» **Description of the task**
All that is needed is the listing, transcribed exactly and in full.

Start of Block

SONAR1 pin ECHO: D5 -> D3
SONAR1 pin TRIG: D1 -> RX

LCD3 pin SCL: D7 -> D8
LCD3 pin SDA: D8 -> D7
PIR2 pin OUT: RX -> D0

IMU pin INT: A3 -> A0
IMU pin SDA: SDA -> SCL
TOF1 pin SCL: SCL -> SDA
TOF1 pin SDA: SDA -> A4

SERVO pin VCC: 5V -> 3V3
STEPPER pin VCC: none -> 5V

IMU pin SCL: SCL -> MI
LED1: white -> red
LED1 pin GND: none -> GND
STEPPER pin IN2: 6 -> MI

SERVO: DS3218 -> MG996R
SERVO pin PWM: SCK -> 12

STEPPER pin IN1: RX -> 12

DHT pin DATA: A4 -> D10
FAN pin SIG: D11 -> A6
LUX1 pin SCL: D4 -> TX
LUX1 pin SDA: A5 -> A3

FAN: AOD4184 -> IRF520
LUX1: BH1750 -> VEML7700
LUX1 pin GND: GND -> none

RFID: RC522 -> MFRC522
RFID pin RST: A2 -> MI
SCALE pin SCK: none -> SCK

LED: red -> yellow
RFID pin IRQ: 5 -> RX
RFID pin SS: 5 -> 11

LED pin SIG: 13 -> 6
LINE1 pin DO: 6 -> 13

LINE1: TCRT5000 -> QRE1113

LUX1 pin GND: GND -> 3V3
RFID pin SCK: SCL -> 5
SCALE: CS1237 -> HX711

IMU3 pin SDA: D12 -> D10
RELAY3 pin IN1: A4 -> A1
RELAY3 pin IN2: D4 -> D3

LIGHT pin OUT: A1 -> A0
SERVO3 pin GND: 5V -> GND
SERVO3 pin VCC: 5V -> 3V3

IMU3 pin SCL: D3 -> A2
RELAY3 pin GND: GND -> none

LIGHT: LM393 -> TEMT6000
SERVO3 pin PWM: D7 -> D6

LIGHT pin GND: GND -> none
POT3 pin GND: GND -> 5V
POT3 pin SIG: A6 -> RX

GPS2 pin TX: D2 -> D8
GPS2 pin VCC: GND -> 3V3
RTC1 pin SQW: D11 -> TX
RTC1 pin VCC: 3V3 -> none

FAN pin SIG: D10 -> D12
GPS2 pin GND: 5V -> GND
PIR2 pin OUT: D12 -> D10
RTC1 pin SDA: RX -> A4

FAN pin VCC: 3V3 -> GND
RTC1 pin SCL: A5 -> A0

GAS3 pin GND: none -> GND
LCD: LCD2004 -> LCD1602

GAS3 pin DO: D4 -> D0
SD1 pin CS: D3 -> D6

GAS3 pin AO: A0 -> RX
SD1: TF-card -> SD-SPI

End of Block

» **Answer to this problem**
SONAR1 pin ECHO: D5 -> D3
SONAR1 pin TRIG: D1 -> RX

LCD3 pin SCL: D7 -> D8
LCD3 pin SDA: D8 -> D7
PIR2 pin OUT: RX -> D0

IMU pin INT: A3 -> A0
IMU pin SDA: SDA -> SCL
TOF1 pin SCL: SCL -> SDA
TOF1 pin SDA: SDA -> A4

SERVO pin VCC: 5V -> 3V3
STEPPER pin VCC: none -> 5V

IMU pin SCL: SCL -> MI
LED1: white -> red
LED1 pin GND: none -> GND
STEPPER pin IN2: 6 -> MI

SERVO: DS3218 -> MG996R
SERVO pin PWM: SCK -> 12

STEPPER pin IN1: RX -> 12

DHT pin DATA: A4 -> D10
FAN pin SIG: D11 -> A6
LUX1 pin SCL: D4 -> TX
LUX1 pin SDA: A5 -> A3

FAN: AOD4184 -> IRF520
LUX1: BH1750 -> VEML7700
LUX1 pin GND: GND -> none

RFID: RC522 -> MFRC522
RFID pin RST: A2 -> MI
SCALE pin SCK: none -> SCK

LED: red -> yellow
RFID pin IRQ: 5 -> RX
RFID pin SS: 5 -> 11

LED pin SIG: 13 -> 6
LINE1 pin DO: 6 -> 13

LINE1: TCRT5000 -> QRE1113

LUX1 pin GND: GND -> 3V3
RFID pin SCK: SCL -> 5
SCALE: CS1237 -> HX711

IMU3 pin SDA: D12 -> D10
RELAY3 pin IN1: A4 -> A1
RELAY3 pin IN2: D4 -> D3

LIGHT pin OUT: A1 -> A0
SERVO3 pin GND: 5V -> GND
SERVO3 pin VCC: 5V -> 3V3

IMU3 pin SCL: D3 -> A2
RELAY3 pin GND: GND -> none

LIGHT: LM393 -> TEMT6000
SERVO3 pin PWM: D7 -> D6

LIGHT pin GND: GND -> none
POT3 pin GND: GND -> 5V
POT3 pin SIG: A6 -> RX

GPS2 pin TX: D2 -> D8
GPS2 pin VCC: GND -> 3V3
RTC1 pin SQW: D11 -> TX
RTC1 pin VCC: 3V3 -> none

FAN pin SIG: D10 -> D12
GPS2 pin GND: 5V -> GND
PIR2 pin OUT: D12 -> D10
RTC1 pin SDA: RX -> A4

FAN pin VCC: 3V3 -> GND
RTC1 pin SCL: A5 -> A0

GAS3 pin GND: none -> GND
LCD: LCD2004 -> LCD1602

GAS3 pin DO: D4 -> D0
SD1 pin CS: D3 -> D6

GAS3 pin AO: A0 -> RX
SD1: TF-card -> SD-SPI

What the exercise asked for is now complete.